GOAL OF THE EXERCISE:
The answer must be every line from the listing that holds the string "dumbbell".
════════════════════
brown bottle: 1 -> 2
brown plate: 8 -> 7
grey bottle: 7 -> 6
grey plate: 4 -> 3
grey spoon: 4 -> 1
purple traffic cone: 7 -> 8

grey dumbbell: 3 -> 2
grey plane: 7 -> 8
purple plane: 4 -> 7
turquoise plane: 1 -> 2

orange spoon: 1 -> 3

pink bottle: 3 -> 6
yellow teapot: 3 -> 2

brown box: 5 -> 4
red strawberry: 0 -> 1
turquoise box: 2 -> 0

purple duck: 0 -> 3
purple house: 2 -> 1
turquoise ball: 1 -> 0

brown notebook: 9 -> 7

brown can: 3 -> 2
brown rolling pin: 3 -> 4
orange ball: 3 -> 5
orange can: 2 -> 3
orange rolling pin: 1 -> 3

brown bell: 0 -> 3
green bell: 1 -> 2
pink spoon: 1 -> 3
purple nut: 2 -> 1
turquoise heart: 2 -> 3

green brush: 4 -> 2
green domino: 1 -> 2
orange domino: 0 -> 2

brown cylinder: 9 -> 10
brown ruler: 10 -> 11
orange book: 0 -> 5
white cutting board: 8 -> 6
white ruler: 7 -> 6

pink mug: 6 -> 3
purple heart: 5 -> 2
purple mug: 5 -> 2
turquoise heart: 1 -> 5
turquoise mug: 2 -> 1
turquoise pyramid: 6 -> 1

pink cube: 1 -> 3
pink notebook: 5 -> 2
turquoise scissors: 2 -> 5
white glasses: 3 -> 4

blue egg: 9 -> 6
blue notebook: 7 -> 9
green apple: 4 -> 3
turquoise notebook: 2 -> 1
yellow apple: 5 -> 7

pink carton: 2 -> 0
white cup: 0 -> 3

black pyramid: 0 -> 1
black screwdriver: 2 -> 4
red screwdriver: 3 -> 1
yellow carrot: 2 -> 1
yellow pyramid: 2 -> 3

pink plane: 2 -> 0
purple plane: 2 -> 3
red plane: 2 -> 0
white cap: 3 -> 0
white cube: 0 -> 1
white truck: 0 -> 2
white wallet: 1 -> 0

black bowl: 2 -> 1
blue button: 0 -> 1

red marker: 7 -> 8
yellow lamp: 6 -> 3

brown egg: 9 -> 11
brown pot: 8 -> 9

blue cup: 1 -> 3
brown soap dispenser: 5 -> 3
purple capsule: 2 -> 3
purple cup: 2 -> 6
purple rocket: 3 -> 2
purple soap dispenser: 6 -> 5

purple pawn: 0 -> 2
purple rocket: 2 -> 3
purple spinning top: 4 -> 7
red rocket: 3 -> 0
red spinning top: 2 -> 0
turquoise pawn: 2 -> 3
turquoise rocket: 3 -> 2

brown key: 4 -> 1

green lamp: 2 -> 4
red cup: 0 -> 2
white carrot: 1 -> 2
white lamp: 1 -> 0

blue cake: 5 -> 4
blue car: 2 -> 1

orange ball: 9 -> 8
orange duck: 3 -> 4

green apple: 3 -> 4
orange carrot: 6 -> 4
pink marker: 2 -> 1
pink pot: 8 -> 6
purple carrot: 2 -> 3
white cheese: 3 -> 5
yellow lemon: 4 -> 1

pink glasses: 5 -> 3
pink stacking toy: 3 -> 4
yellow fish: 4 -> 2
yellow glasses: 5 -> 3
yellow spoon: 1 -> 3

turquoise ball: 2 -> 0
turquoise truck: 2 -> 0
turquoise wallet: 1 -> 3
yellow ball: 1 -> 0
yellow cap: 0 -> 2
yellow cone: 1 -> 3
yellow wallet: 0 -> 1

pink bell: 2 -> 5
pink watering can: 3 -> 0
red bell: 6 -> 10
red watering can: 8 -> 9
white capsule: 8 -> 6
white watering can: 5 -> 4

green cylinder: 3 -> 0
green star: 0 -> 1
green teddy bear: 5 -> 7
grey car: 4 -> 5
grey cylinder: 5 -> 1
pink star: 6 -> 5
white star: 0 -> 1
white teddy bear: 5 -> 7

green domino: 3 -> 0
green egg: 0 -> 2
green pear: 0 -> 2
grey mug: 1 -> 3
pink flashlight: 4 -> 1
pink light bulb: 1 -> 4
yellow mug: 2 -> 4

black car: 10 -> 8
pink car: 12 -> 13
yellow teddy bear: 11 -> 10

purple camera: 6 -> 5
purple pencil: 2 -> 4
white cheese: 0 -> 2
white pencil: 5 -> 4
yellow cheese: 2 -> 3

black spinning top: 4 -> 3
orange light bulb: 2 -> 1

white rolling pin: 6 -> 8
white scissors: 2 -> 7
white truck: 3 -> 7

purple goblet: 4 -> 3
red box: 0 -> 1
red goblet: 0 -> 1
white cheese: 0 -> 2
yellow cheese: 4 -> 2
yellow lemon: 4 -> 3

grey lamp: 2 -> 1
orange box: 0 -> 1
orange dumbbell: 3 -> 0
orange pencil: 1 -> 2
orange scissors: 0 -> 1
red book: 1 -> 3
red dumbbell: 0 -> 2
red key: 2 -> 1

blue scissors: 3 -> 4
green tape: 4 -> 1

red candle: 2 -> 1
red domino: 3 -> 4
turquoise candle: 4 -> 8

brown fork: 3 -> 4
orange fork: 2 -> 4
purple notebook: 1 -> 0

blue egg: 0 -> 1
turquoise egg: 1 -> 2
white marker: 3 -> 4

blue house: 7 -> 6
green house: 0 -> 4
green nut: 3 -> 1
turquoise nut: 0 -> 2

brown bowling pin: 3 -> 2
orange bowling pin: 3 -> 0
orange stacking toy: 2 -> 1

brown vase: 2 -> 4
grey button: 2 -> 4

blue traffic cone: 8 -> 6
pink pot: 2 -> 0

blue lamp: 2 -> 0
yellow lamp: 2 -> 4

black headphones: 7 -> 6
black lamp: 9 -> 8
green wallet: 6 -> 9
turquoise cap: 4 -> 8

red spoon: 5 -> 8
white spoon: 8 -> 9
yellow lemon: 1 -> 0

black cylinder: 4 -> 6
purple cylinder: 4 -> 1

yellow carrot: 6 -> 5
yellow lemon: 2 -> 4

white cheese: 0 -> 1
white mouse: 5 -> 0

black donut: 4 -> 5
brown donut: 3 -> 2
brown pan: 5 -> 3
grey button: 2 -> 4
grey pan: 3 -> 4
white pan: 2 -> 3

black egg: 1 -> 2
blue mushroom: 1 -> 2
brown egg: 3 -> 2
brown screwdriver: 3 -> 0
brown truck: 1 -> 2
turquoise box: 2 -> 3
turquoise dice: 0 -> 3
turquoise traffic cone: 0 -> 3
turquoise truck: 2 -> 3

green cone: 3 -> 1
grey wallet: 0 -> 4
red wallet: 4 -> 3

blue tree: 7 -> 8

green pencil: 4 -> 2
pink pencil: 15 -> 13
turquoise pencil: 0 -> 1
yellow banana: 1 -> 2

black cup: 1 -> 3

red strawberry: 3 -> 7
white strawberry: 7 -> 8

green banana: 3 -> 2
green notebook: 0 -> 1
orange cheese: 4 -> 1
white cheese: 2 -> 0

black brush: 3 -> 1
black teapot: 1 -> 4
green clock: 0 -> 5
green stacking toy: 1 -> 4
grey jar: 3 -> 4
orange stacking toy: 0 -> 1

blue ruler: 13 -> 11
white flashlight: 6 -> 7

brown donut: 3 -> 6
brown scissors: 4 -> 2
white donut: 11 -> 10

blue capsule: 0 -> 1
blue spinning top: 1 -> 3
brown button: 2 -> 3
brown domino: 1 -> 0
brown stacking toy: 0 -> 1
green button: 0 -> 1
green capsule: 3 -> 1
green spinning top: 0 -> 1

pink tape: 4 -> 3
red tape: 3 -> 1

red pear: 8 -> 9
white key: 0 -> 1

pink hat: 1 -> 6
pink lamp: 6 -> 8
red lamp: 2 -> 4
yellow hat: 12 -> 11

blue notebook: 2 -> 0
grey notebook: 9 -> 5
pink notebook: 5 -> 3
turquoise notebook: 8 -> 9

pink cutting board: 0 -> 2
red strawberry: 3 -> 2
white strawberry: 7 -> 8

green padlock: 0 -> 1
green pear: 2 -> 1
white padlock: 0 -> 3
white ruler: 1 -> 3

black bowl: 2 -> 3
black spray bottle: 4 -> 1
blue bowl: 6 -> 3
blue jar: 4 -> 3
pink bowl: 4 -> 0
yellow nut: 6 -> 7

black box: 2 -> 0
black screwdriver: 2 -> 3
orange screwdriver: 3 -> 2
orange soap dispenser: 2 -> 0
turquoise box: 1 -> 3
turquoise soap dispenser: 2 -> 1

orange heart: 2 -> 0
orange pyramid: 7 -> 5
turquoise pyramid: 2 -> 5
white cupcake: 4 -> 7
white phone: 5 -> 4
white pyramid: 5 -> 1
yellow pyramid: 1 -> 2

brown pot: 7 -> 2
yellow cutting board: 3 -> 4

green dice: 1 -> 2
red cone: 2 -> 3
════════════════════
TASK OUTPUT:
grey dumbbell: 3 -> 2
orange dumbbell: 3 -> 0
red dumbbell: 0 -> 2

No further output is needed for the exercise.